● **Exercise description**
Reproduce every line of the records below without any changes, leaving out the pictures.
## Start Stored rows
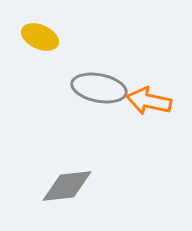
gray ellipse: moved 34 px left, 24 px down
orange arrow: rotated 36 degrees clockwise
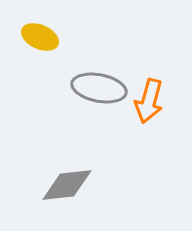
orange arrow: rotated 87 degrees counterclockwise
gray diamond: moved 1 px up
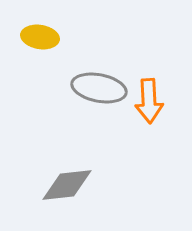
yellow ellipse: rotated 15 degrees counterclockwise
orange arrow: rotated 18 degrees counterclockwise
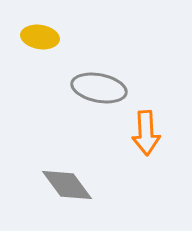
orange arrow: moved 3 px left, 32 px down
gray diamond: rotated 60 degrees clockwise
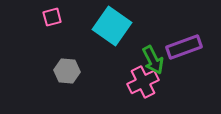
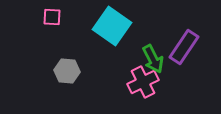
pink square: rotated 18 degrees clockwise
purple rectangle: rotated 36 degrees counterclockwise
green arrow: moved 1 px up
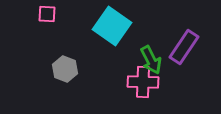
pink square: moved 5 px left, 3 px up
green arrow: moved 2 px left, 1 px down
gray hexagon: moved 2 px left, 2 px up; rotated 15 degrees clockwise
pink cross: rotated 28 degrees clockwise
## End Stored rows
● **Reply**
gray ellipse: moved 34 px left, 24 px down
orange arrow: rotated 36 degrees clockwise
orange arrow: rotated 87 degrees counterclockwise
gray diamond: moved 1 px up
yellow ellipse: rotated 15 degrees counterclockwise
orange arrow: rotated 18 degrees counterclockwise
orange arrow: moved 3 px left, 32 px down
gray diamond: rotated 60 degrees clockwise
pink square: rotated 18 degrees clockwise
purple rectangle: rotated 36 degrees counterclockwise
green arrow: moved 1 px up
pink square: moved 5 px left, 3 px up
green arrow: moved 2 px left, 1 px down
gray hexagon: moved 2 px left, 2 px up; rotated 15 degrees clockwise
pink cross: rotated 28 degrees clockwise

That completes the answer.